[Extracted data entries]
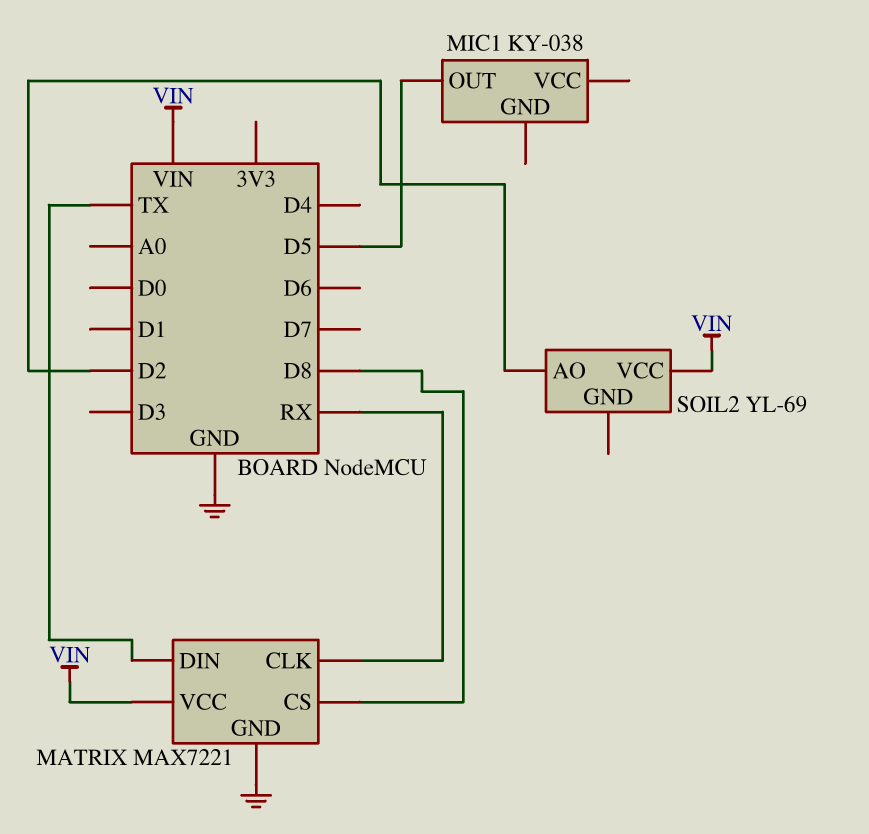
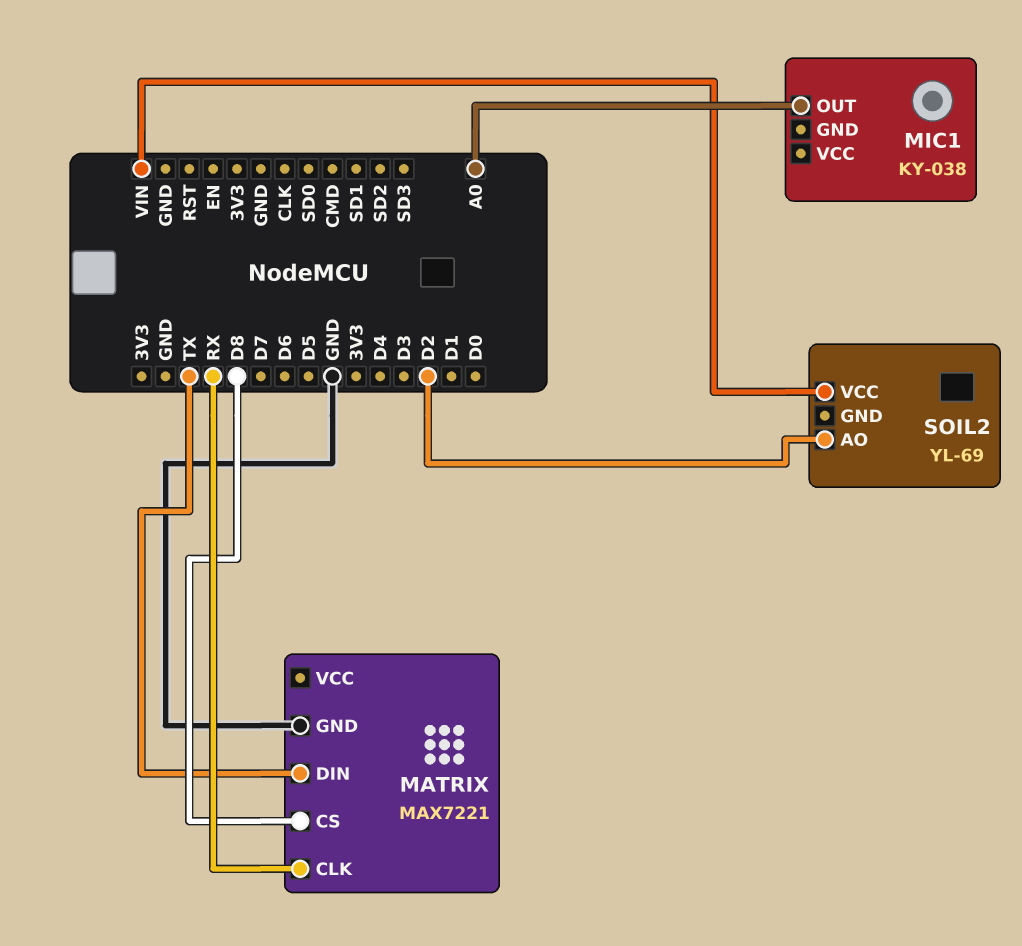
MATRIX pin VCC: VIN -> none
MIC1 pin OUT: D5 -> A0

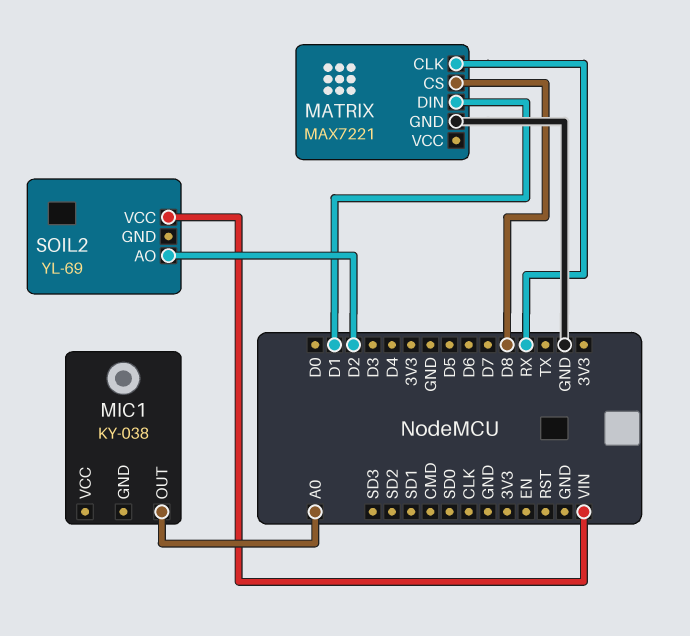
MATRIX pin DIN: TX -> D1

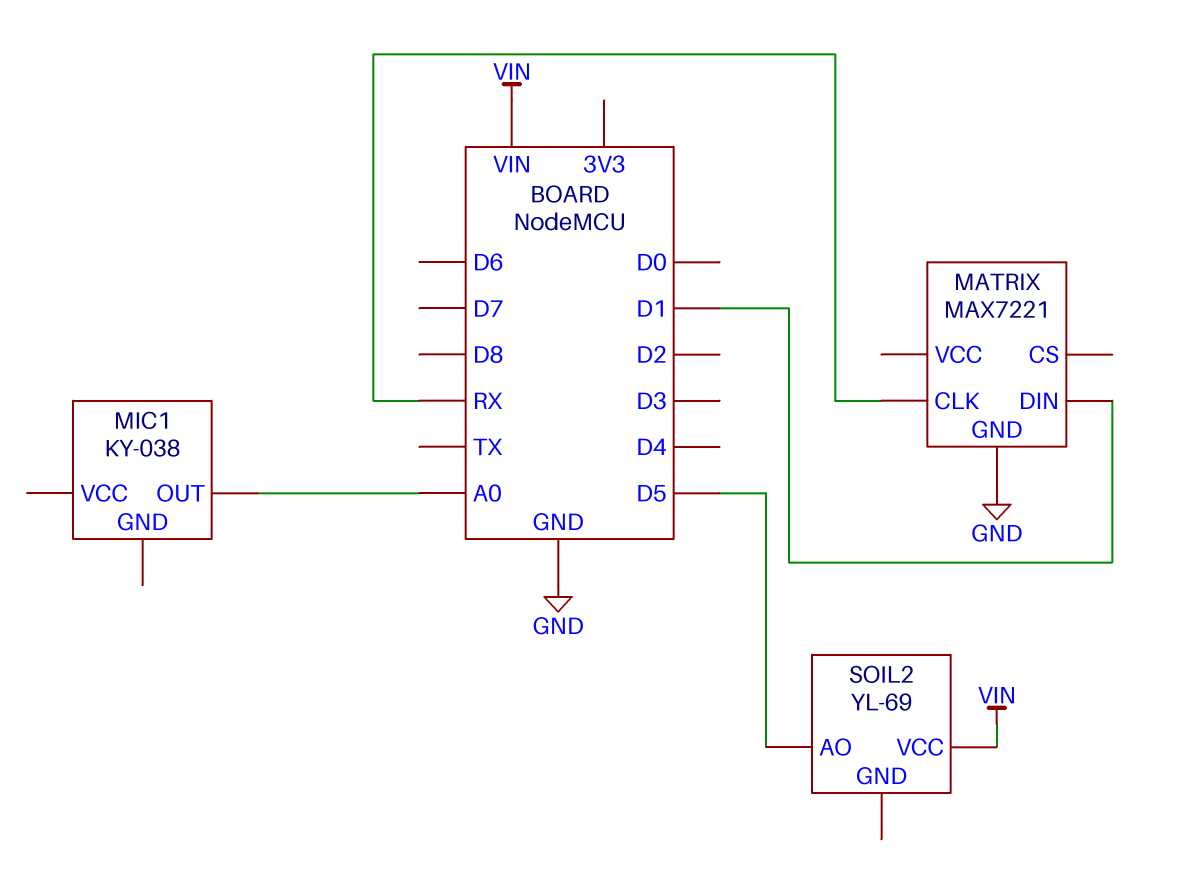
MATRIX pin CS: D8 -> none
SOIL2 pin AO: D2 -> D5

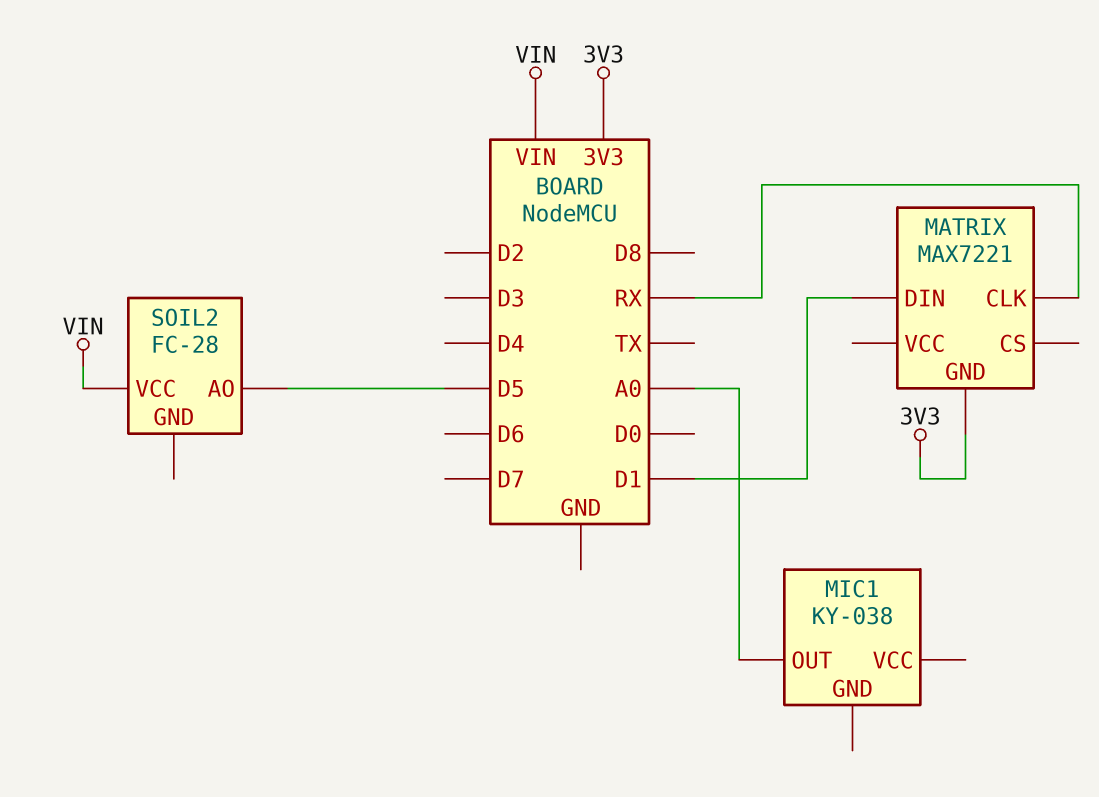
MATRIX pin GND: GND -> 3V3
SOIL2: YL-69 -> FC-28

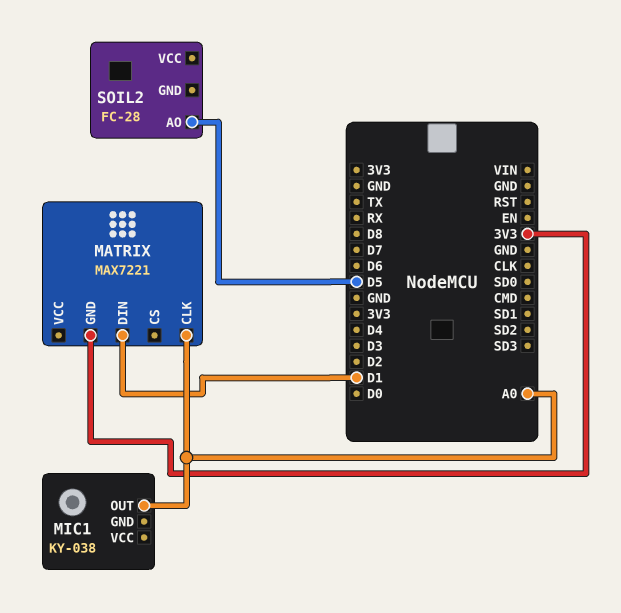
MATRIX pin CLK: RX -> A0
SOIL2 pin VCC: VIN -> none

• [Directions for this task] An exact copy of the entries above is required; pictures are not part of it.

• [Output of the exercise]
MATRIX pin VCC: VIN -> none
MIC1 pin OUT: D5 -> A0

MATRIX pin DIN: TX -> D1

MATRIX pin CS: D8 -> none
SOIL2 pin AO: D2 -> D5

MATRIX pin GND: GND -> 3V3
SOIL2: YL-69 -> FC-28

MATRIX pin CLK: RX -> A0
SOIL2 pin VCC: VIN -> none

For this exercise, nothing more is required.